EXERCISE :: The listing, minus its pictures, is to be given again exactly.

INFORMATION SUPPLIED ::
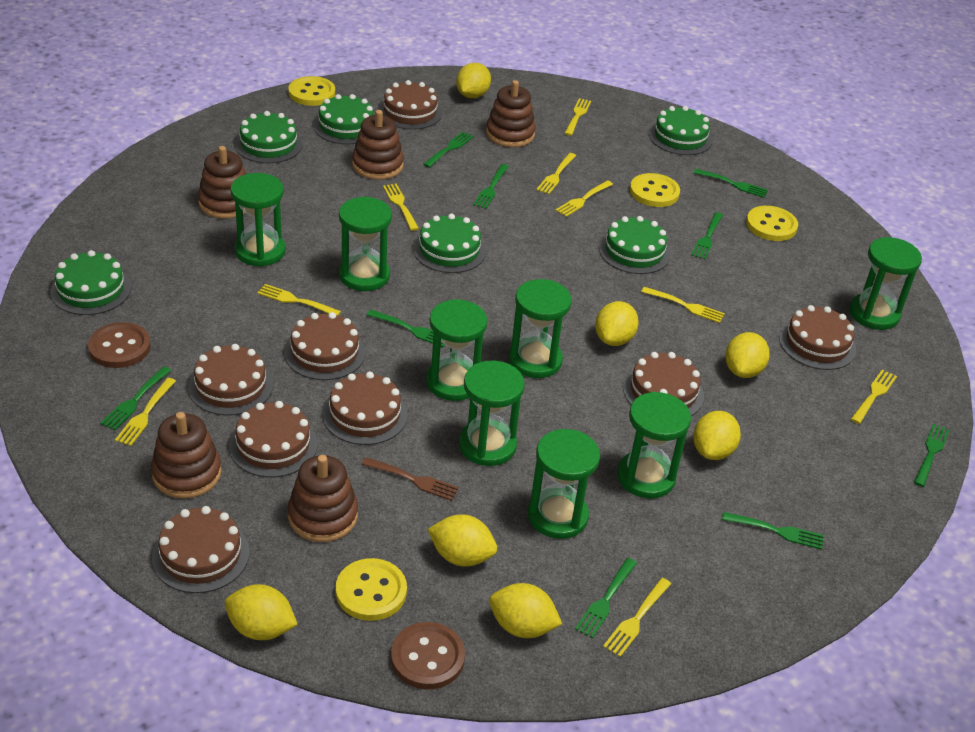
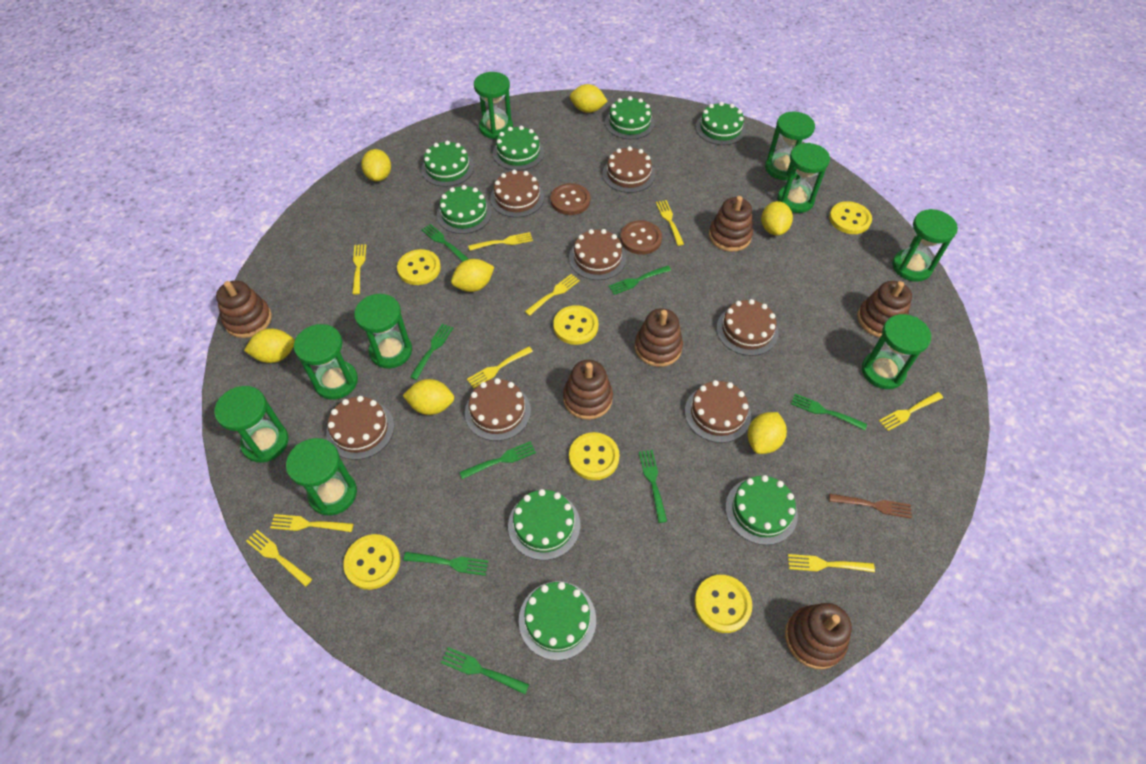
brown cake: 8 -> 7
brown stacking toy: 5 -> 6
green cake: 6 -> 8
green fork: 9 -> 8
green hourglass: 8 -> 9
yellow button: 4 -> 6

ANSWER SPACE ::
brown cake: 8 -> 7
brown stacking toy: 5 -> 6
green cake: 6 -> 8
green fork: 9 -> 8
green hourglass: 8 -> 9
yellow button: 4 -> 6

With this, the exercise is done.